Available records: Begin
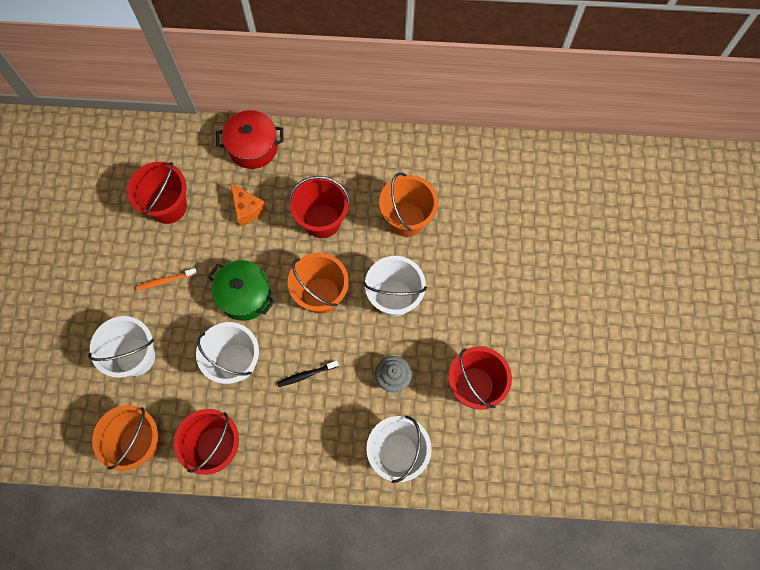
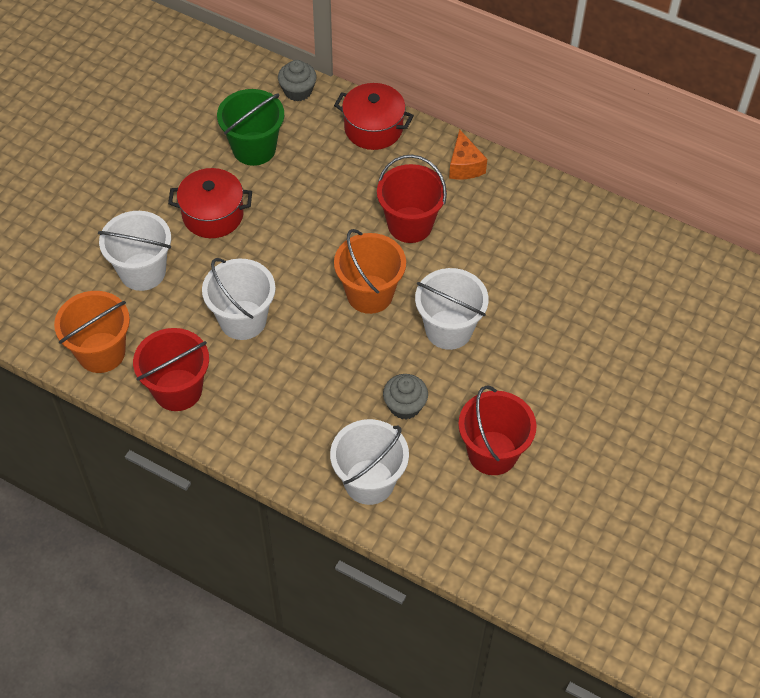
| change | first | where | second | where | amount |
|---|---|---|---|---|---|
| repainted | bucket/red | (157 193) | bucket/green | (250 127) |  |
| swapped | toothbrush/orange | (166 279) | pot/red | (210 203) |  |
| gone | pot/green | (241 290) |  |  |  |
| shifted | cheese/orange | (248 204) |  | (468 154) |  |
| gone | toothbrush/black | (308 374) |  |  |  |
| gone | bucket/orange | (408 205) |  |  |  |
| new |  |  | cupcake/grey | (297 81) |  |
Available records: End
If a line of the records includes the string "orange", copy it out.

| swapped | toothbrush/orange | (166 279) | pot/red | (210 203) |  |
| shifted | cheese/orange | (248 204) |  | (468 154) |  |
| gone | bucket/orange | (408 205) |  |  |  |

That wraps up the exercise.